ASSIGNED TASK – Look through the material below for "wiper". Copy every line that contains it.
☆ ☆ ☆ ☆ ☆
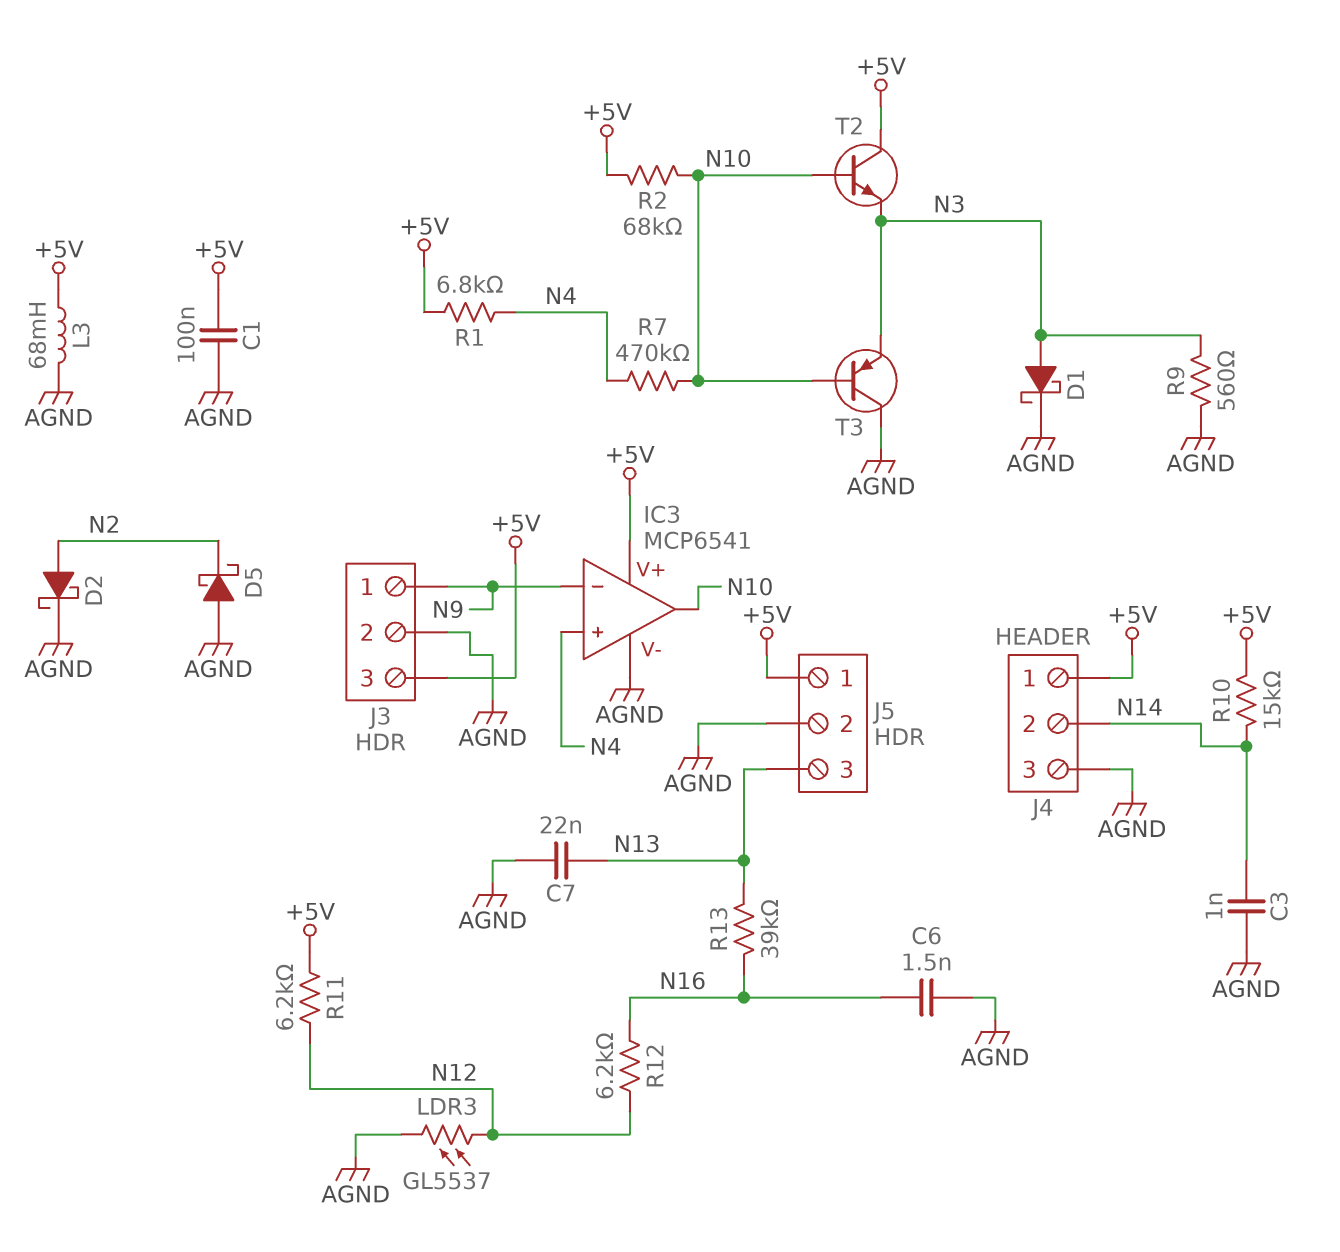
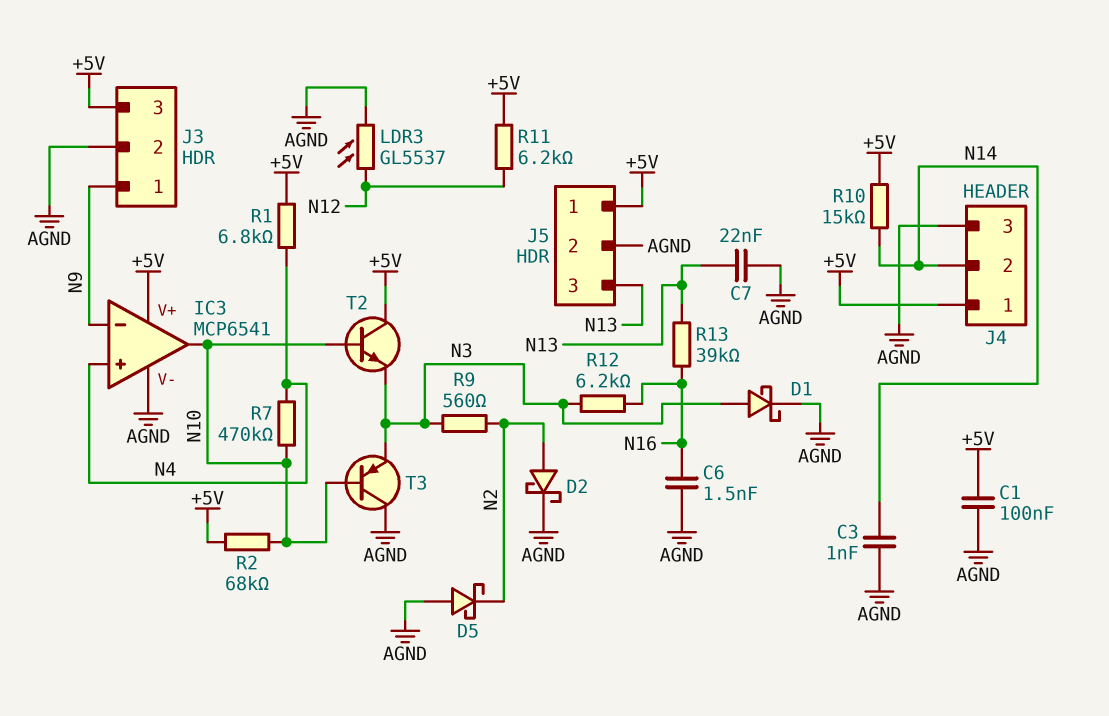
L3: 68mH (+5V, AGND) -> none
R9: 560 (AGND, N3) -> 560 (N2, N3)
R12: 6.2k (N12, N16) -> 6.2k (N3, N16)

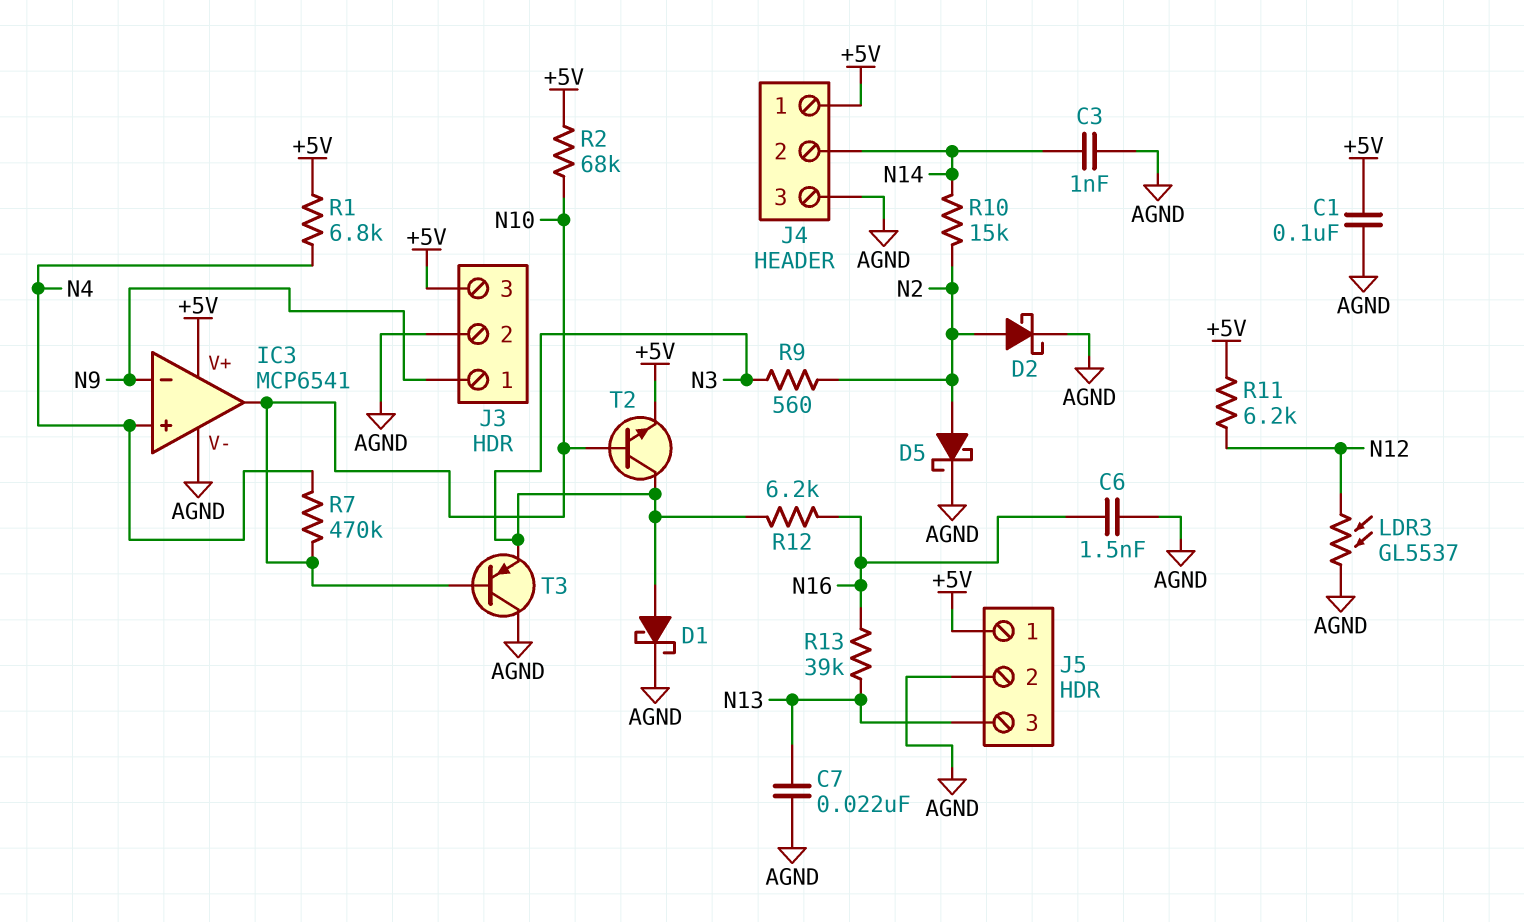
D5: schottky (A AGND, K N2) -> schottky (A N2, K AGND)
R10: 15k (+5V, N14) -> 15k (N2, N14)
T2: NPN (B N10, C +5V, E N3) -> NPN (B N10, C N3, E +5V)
☆ ☆ ☆ ☆ ☆
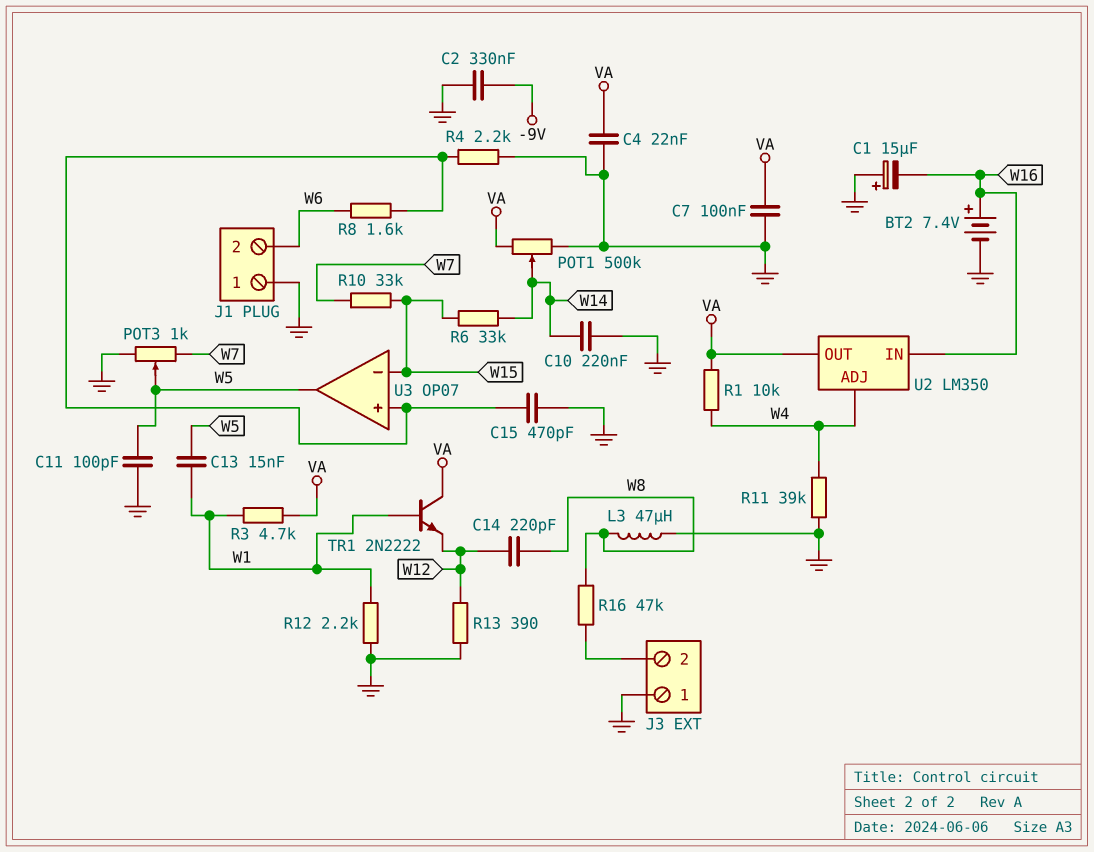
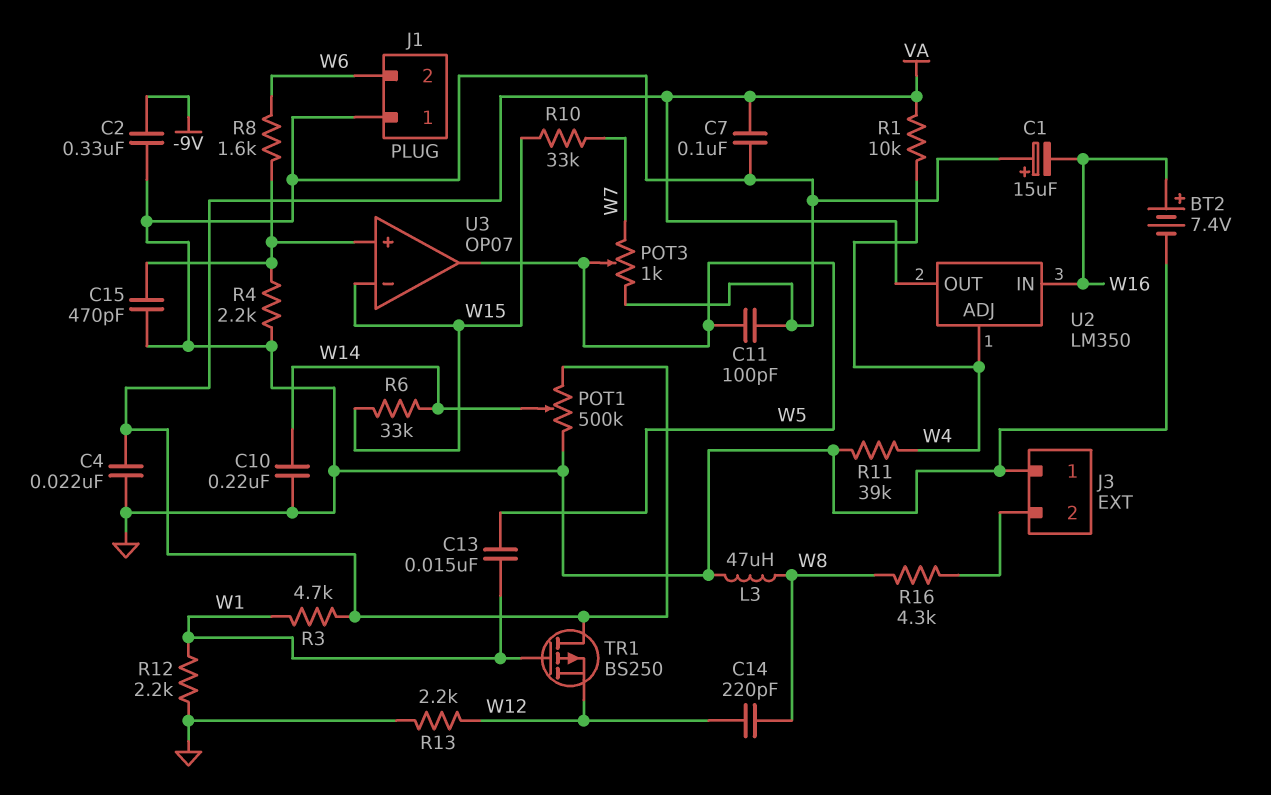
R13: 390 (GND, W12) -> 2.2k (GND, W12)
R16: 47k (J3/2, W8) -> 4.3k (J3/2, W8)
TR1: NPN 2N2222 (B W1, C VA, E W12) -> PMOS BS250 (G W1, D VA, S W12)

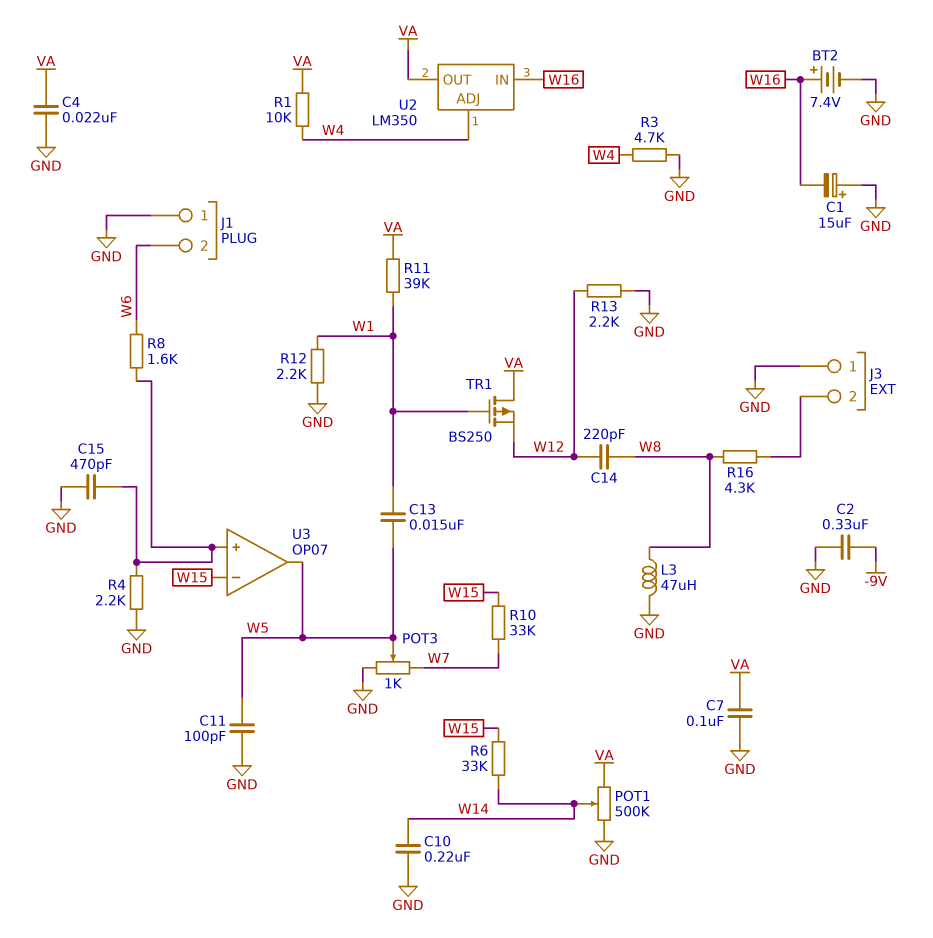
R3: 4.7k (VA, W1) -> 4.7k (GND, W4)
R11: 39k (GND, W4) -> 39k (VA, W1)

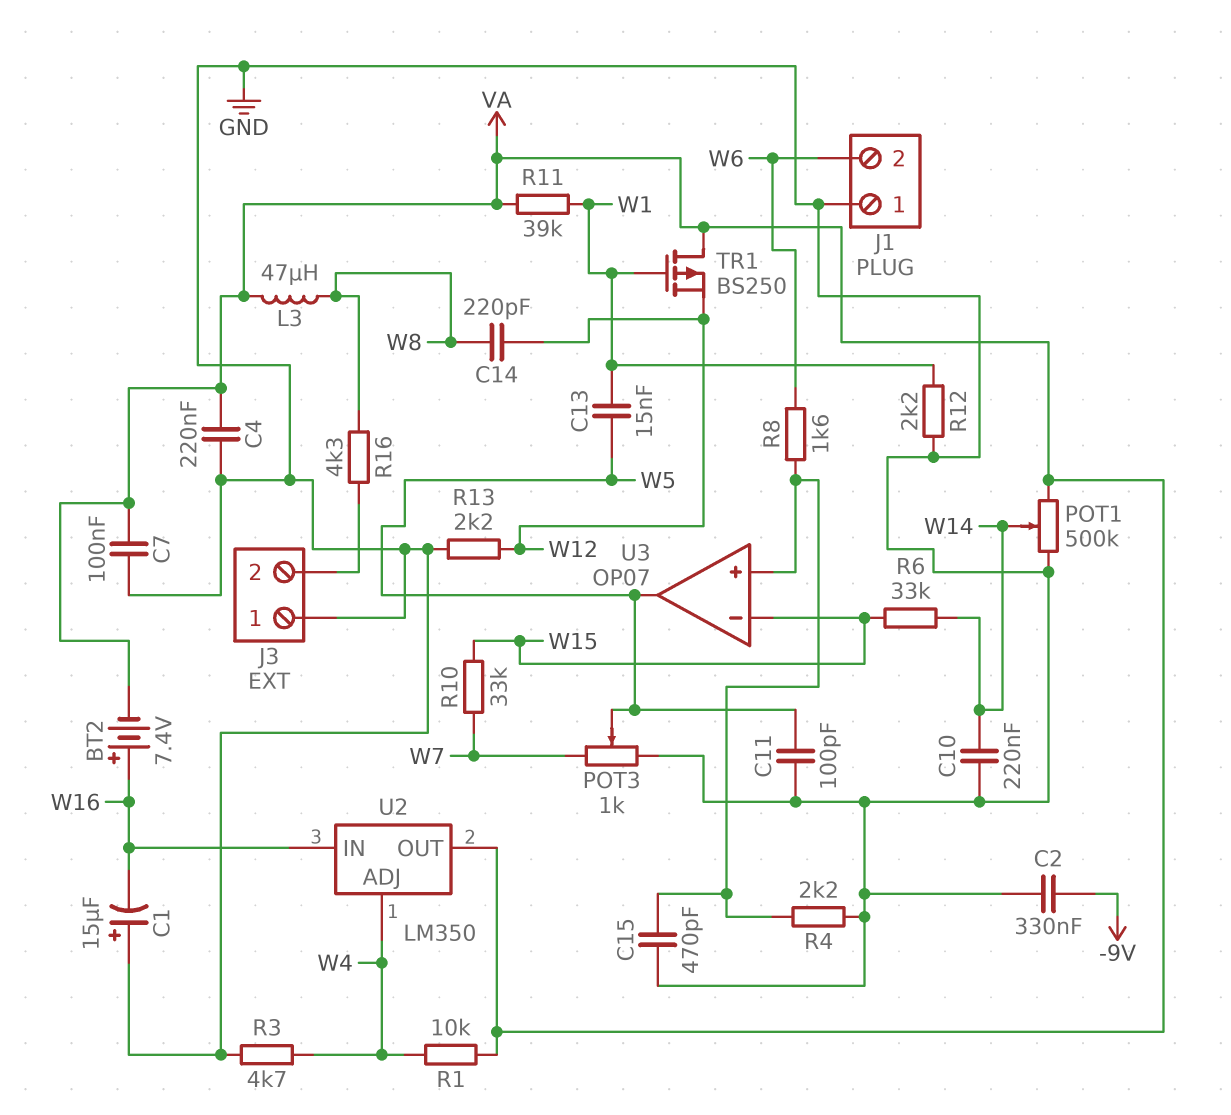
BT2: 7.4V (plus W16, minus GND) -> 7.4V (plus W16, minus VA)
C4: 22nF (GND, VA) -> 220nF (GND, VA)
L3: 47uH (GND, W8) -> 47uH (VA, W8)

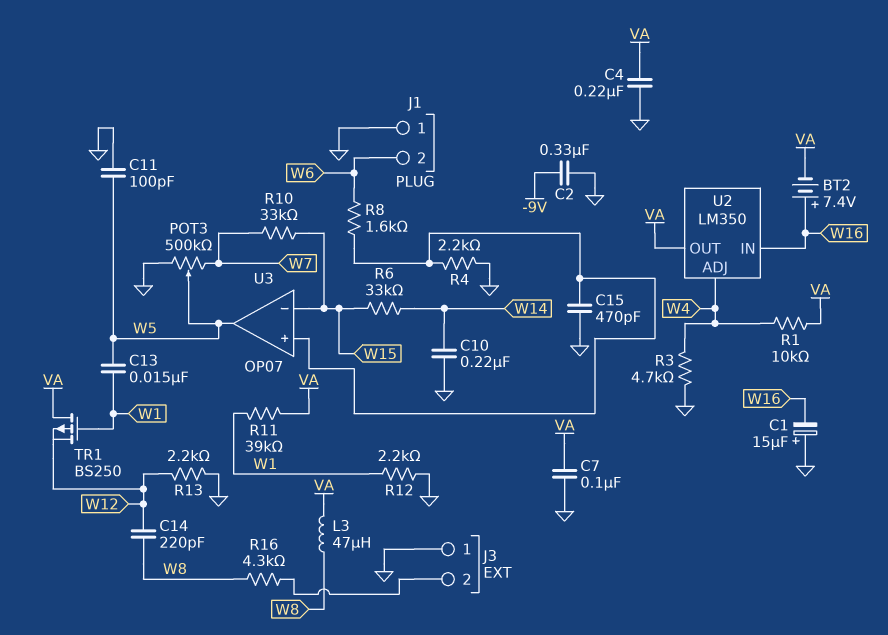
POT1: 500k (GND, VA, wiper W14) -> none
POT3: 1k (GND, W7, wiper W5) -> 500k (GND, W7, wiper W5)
☆ ☆ ☆ ☆ ☆
EXPECTED ANSWER –
POT1: 500k (GND, VA, wiper W14) -> none
POT3: 1k (GND, W7, wiper W5) -> 500k (GND, W7, wiper W5)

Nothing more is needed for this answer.